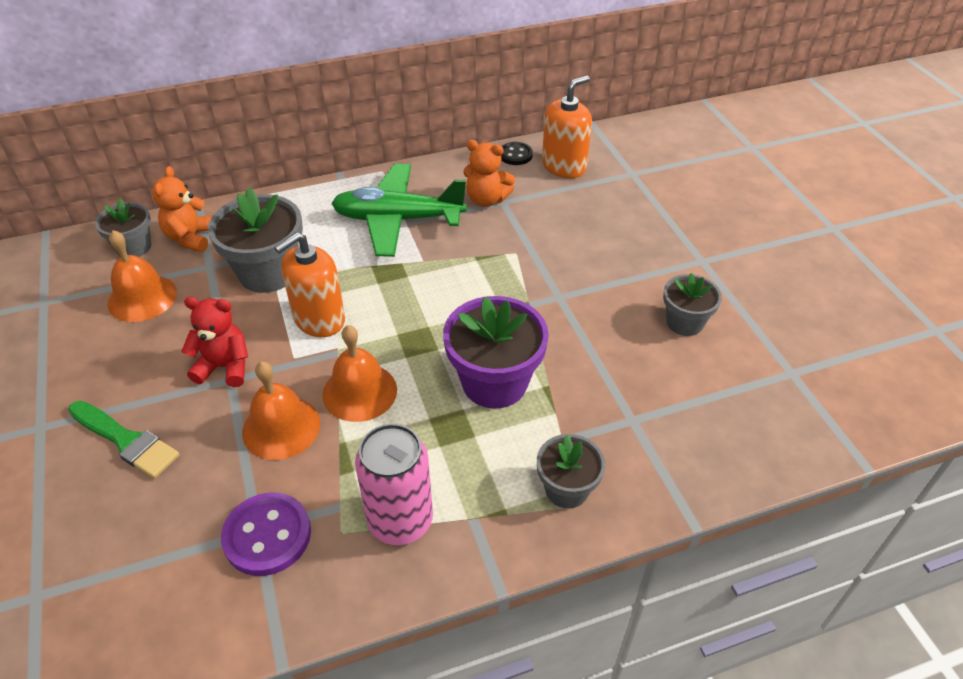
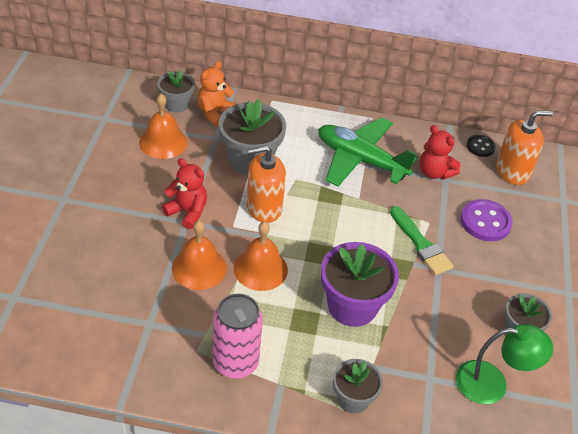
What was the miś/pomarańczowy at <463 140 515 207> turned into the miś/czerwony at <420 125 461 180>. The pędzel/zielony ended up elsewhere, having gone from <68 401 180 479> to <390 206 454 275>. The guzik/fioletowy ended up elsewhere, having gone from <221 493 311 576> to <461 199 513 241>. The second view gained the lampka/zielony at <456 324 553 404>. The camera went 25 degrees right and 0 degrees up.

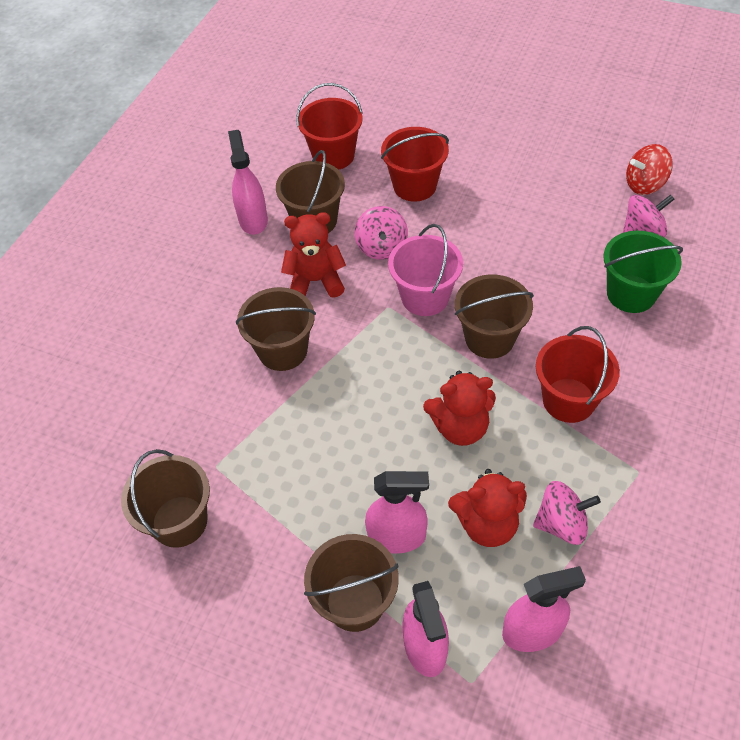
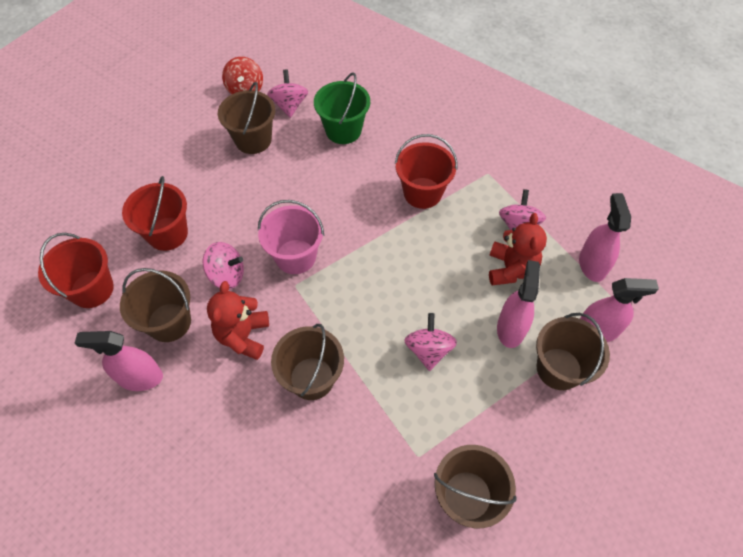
The wiadro/brązowy ended up elsewhere, having gone from <455 274 534 359> to <218 82 275 154>. The second view lost the miś/czerwony at <423 371 496 446>. The second view gained the bączek/różowy at <404 313 457 371>. The camera went 80 degrees left and 5 degrees up.

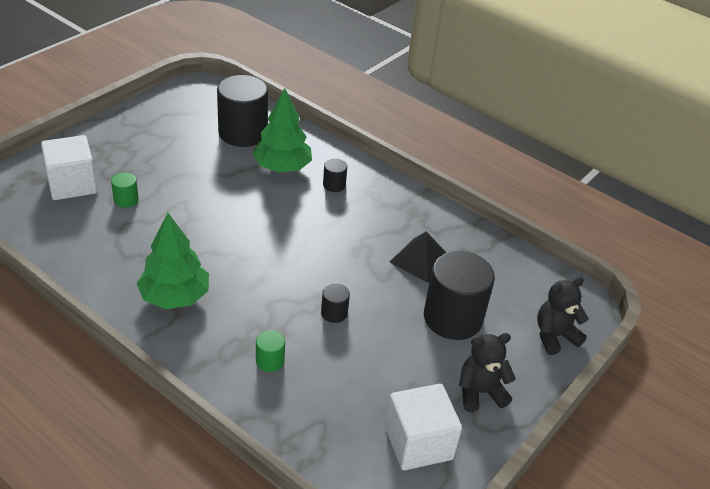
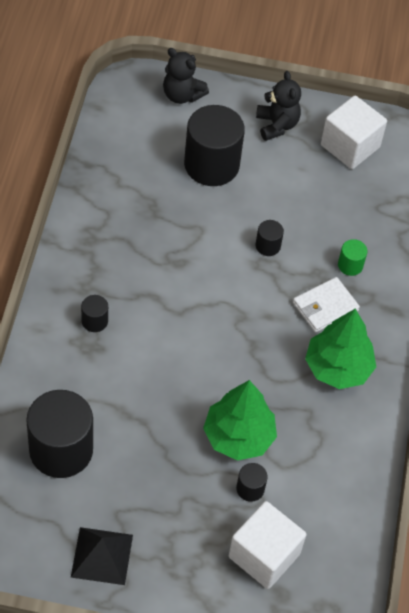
The drzewko/zielony ended up elsewhere, having gone from <252 88 312 172> to <203 380 277 461>. What was the walec/zielony at <111 173 139 208> turned into the walec/czarny at <236 463 268 502>. The piramida/czarny ended up elsewhere, having gone from <390 232 447 283> to <71 527 133 585>. The miś/czarny at <459 333 516 412> ended up facing another way, 150 degrees counterclockwise from before. The second view gained the portfel/biały at <293 277 360 332>. The camera went 120 degrees left and 15 degrees up.

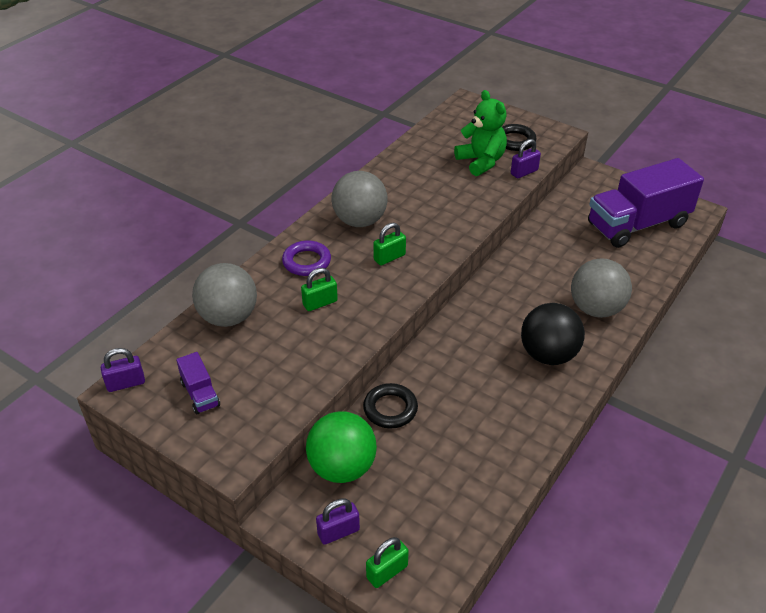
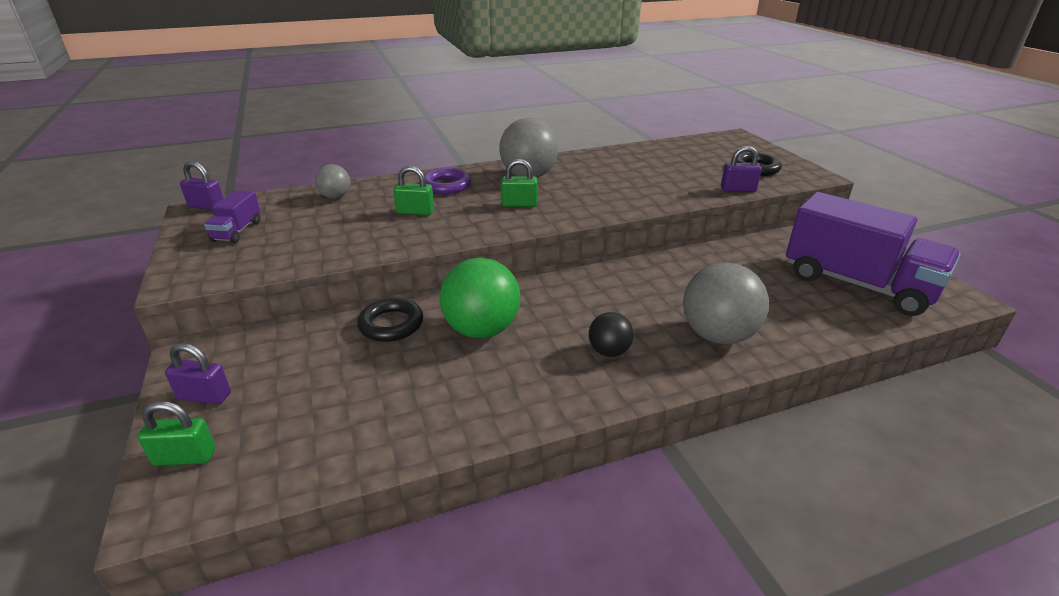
The second view lost the miś/zielony at <454 90 507 176>. The ciężarówka/fioletowy at <588 158 704 248> ended up facing another way, 150 degrees counterclockwise from before. The size of the piłka/szary at <192 263 257 327> changed by a factor of 0.54. The size of the piłka/czarny at <521 303 585 365> changed by a factor of 0.54. The piłka/zielony ended up elsewhere, having gone from <306 411 377 483> to <439 258 520 338>. The camera went 35 degrees right and 10 degrees down.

## EXERCISE REQUIREMENTS
All of the data is to be transcribed exactly, with images omitted.

## YOUR RESPONSE
What was the miś/pomarańczowy at <463 140 515 207> turned into the miś/czerwony at <420 125 461 180>. The pędzel/zielony ended up elsewhere, having gone from <68 401 180 479> to <390 206 454 275>. The guzik/fioletowy ended up elsewhere, having gone from <221 493 311 576> to <461 199 513 241>. The second view gained the lampka/zielony at <456 324 553 404>. The camera went 25 degrees right and 0 degrees up.

The wiadro/brązowy ended up elsewhere, having gone from <455 274 534 359> to <218 82 275 154>. The second view lost the miś/czerwony at <423 371 496 446>. The second view gained the bączek/różowy at <404 313 457 371>. The camera went 80 degrees left and 5 degrees up.

The drzewko/zielony ended up elsewhere, having gone from <252 88 312 172> to <203 380 277 461>. What was the walec/zielony at <111 173 139 208> turned into the walec/czarny at <236 463 268 502>. The piramida/czarny ended up elsewhere, having gone from <390 232 447 283> to <71 527 133 585>. The miś/czarny at <459 333 516 412> ended up facing another way, 150 degrees counterclockwise from before. The second view gained the portfel/biały at <293 277 360 332>. The camera went 120 degrees left and 15 degrees up.

The second view lost the miś/zielony at <454 90 507 176>. The ciężarówka/fioletowy at <588 158 704 248> ended up facing another way, 150 degrees counterclockwise from before. The size of the piłka/szary at <192 263 257 327> changed by a factor of 0.54. The size of the piłka/czarny at <521 303 585 365> changed by a factor of 0.54. The piłka/zielony ended up elsewhere, having gone from <306 411 377 483> to <439 258 520 338>. The camera went 35 degrees right and 10 degrees down.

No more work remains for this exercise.